What is required - Retype the listing below exactly, pictures removed.
══════════════════════════════
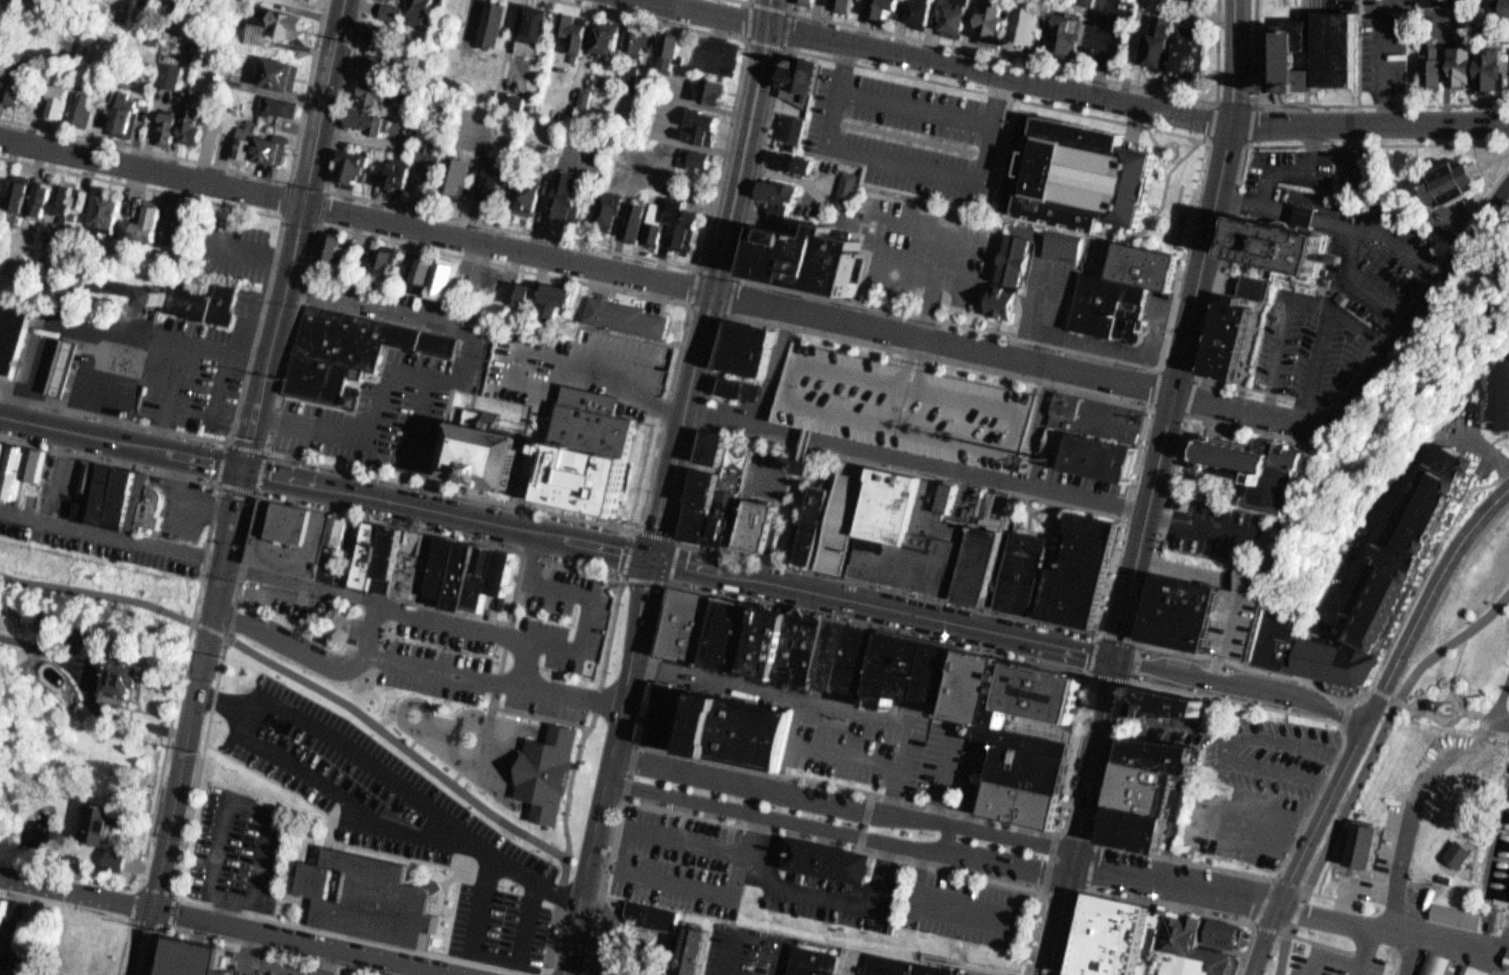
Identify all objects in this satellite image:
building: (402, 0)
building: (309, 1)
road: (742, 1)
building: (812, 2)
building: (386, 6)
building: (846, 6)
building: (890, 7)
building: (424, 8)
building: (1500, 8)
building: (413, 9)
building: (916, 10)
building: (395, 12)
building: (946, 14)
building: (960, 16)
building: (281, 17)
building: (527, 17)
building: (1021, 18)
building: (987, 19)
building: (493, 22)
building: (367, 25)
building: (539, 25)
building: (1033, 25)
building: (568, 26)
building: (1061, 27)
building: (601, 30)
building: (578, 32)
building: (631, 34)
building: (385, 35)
══════════════════════════════
Output of the task -
Identify all objects in this satellite image:
building: (402, 0)
building: (309, 1)
road: (742, 1)
building: (812, 2)
building: (386, 6)
building: (846, 6)
building: (890, 7)
building: (424, 8)
building: (1500, 8)
building: (413, 9)
building: (916, 10)
building: (395, 12)
building: (946, 14)
building: (960, 16)
building: (281, 17)
building: (527, 17)
building: (1021, 18)
building: (987, 19)
building: (493, 22)
building: (367, 25)
building: (539, 25)
building: (1033, 25)
building: (568, 26)
building: (1061, 27)
building: (601, 30)
building: (578, 32)
building: (631, 34)
building: (385, 35)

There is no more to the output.